Object state change records:
※ ※ ※
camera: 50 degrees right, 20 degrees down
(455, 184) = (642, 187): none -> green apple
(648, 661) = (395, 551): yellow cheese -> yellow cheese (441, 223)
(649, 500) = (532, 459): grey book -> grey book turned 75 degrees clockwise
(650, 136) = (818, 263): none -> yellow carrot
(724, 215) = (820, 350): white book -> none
※ ※ ※
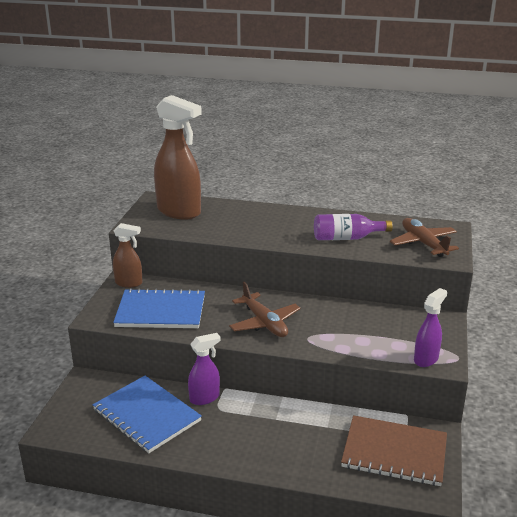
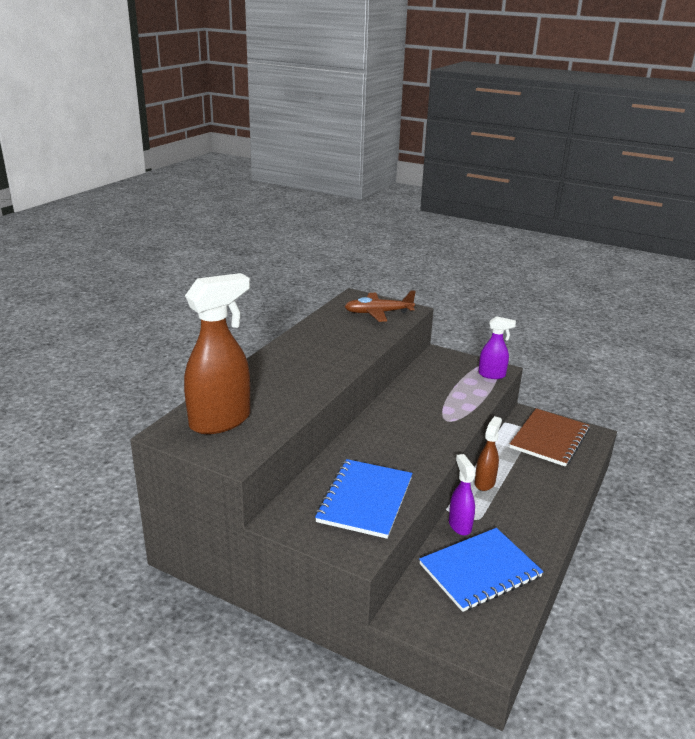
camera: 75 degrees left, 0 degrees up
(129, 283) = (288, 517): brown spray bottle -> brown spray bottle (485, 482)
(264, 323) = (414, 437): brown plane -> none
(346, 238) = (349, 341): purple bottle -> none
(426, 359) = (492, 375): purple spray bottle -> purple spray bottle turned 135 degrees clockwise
※ ※ ※
Assigned task: Of the lines above, retype only those from the line containing "camera: 50 degrees right, 20 degrees down" through the line containing "(724, 215) = (820, 350): white book -> none", including both, exactly.

Expected answer:
camera: 50 degrees right, 20 degrees down
(455, 184) = (642, 187): none -> green apple
(648, 661) = (395, 551): yellow cheese -> yellow cheese (441, 223)
(649, 500) = (532, 459): grey book -> grey book turned 75 degrees clockwise
(650, 136) = (818, 263): none -> yellow carrot
(724, 215) = (820, 350): white book -> none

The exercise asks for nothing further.